__MATERIALS PROVIDED__
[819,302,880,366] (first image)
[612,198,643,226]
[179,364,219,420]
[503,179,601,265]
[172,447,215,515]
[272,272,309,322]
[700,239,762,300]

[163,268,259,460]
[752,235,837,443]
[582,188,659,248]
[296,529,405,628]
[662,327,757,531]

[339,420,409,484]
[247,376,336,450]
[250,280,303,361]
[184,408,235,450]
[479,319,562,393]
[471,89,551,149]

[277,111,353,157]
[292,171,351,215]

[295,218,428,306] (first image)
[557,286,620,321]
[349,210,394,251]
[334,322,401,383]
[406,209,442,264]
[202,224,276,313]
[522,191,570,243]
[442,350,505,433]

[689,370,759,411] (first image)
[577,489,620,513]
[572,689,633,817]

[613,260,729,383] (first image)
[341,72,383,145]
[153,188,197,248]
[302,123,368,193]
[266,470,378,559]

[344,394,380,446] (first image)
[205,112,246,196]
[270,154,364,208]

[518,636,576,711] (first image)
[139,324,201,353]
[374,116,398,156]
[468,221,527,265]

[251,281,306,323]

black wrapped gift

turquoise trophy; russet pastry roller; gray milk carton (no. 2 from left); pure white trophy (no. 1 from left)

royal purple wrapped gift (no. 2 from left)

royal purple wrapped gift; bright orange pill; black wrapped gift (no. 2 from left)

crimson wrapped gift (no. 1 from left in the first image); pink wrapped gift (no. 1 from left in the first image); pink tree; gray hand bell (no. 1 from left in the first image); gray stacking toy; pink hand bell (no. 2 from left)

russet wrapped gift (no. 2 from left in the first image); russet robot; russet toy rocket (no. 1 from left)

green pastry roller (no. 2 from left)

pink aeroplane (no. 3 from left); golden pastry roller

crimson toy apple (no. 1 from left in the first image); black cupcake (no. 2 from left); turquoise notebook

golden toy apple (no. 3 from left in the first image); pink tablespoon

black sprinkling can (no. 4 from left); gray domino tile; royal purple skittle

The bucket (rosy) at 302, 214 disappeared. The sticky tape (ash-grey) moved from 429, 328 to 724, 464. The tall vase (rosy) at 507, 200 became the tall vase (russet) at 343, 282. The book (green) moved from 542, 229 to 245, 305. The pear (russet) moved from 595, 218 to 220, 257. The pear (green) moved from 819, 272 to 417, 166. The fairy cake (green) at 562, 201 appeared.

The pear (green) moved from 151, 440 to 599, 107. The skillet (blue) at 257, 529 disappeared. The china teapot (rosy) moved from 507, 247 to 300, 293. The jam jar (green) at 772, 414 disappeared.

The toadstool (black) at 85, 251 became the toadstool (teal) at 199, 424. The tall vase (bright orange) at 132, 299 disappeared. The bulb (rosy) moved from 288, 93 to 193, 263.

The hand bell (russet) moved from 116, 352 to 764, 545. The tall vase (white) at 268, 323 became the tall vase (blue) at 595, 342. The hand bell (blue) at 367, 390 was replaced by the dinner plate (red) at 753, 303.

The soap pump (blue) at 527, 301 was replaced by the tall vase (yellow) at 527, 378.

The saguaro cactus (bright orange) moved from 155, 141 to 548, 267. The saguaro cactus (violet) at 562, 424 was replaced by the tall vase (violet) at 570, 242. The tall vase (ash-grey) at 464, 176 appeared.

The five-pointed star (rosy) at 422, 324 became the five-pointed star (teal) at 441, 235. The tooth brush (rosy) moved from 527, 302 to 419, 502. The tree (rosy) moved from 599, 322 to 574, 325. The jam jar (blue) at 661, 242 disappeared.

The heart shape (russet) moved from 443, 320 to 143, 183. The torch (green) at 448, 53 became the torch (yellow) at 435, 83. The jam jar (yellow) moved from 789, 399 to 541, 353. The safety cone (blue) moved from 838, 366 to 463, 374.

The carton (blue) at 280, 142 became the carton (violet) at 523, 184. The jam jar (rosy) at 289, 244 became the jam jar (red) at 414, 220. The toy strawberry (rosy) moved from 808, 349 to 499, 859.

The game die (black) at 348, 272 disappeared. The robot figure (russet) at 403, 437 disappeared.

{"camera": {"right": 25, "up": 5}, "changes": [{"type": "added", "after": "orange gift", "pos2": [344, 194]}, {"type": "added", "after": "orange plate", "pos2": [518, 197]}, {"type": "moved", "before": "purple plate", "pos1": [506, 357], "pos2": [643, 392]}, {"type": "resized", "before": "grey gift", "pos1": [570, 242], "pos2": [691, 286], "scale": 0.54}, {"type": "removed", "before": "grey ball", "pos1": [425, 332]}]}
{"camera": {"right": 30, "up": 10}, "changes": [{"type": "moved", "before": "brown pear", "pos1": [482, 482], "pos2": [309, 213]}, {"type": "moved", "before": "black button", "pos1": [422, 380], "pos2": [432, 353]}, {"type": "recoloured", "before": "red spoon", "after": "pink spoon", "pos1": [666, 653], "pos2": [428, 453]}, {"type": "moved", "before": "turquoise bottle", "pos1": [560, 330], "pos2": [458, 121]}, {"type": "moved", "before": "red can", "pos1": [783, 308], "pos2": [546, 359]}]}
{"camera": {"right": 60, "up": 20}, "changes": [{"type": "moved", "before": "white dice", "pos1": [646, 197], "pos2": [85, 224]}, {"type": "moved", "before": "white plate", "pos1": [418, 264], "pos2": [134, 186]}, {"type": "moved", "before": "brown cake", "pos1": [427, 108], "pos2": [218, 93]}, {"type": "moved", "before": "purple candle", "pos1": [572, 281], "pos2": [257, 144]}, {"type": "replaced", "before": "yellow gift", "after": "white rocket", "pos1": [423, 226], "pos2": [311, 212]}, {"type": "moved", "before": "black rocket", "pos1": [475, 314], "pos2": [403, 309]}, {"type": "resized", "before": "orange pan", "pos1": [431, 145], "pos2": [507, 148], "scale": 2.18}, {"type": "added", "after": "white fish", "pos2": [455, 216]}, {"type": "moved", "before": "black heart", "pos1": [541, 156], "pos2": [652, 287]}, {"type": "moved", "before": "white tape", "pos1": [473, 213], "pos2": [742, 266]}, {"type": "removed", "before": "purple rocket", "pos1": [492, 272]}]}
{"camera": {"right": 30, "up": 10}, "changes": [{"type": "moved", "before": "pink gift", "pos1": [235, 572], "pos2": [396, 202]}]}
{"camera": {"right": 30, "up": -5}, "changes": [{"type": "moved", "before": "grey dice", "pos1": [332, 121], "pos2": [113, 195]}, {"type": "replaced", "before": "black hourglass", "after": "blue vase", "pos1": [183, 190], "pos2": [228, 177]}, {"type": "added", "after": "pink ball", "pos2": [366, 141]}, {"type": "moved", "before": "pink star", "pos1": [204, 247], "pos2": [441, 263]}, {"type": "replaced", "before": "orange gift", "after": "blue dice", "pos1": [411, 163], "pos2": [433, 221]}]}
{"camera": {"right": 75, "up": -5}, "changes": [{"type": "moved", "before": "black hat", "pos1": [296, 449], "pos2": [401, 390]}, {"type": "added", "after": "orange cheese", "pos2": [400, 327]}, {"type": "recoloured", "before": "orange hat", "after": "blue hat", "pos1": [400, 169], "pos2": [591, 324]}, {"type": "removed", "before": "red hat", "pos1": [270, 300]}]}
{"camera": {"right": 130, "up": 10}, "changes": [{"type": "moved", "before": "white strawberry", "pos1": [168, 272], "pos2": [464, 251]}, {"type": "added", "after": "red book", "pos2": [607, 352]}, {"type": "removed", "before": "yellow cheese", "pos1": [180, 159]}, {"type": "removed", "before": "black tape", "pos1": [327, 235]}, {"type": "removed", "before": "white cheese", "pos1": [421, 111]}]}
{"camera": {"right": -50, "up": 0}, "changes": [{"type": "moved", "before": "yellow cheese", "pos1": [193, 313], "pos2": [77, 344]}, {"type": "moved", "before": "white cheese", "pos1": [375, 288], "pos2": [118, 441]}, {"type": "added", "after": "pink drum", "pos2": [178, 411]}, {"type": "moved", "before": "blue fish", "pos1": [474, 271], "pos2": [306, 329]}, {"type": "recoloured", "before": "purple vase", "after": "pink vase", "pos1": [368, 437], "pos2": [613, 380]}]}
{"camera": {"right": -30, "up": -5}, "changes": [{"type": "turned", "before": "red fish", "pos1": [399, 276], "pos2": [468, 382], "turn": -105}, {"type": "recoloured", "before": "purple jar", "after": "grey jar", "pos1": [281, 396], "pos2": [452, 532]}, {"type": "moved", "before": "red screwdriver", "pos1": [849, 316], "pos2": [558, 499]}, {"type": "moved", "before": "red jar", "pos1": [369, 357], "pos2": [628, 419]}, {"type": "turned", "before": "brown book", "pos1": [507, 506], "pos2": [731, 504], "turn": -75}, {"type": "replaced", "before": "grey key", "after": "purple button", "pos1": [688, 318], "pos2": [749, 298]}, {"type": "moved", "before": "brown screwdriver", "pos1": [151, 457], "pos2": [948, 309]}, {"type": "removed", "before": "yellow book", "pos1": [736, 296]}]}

__TASK DIRECTIONS__
Copy out only the lines of the records above from the one with "[612,198,643,226]" through the one with "[272,272,309,322]", exactly as they stand, both included.

__TASK RESPONSE__
[612,198,643,226]
[179,364,219,420]
[503,179,601,265]
[172,447,215,515]
[272,272,309,322]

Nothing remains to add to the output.